= Information shown =
☆ ☆ ☆ ☆ ☆

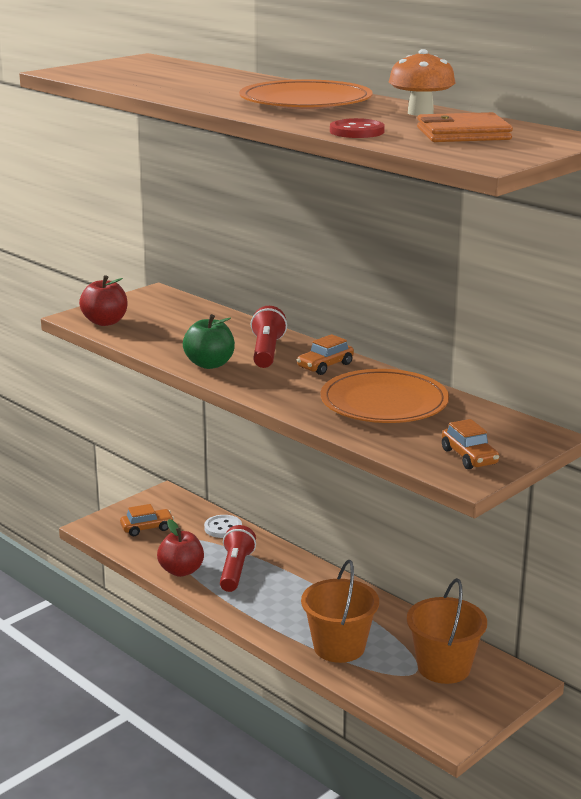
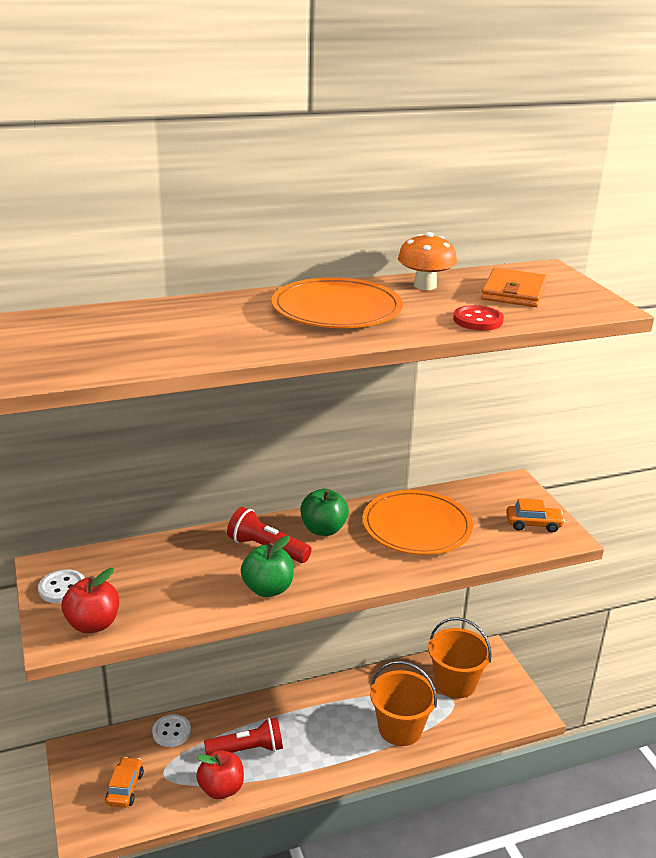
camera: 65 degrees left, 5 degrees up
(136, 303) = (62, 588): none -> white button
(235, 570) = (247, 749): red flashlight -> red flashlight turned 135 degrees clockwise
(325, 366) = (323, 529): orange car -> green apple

☆ ☆ ☆ ☆ ☆

= Exercise goal =
Copy all of the data above exactly. Leave out every picture.

= Exercise answer =
camera: 65 degrees left, 5 degrees up
(136, 303) = (62, 588): none -> white button
(235, 570) = (247, 749): red flashlight -> red flashlight turned 135 degrees clockwise
(325, 366) = (323, 529): orange car -> green apple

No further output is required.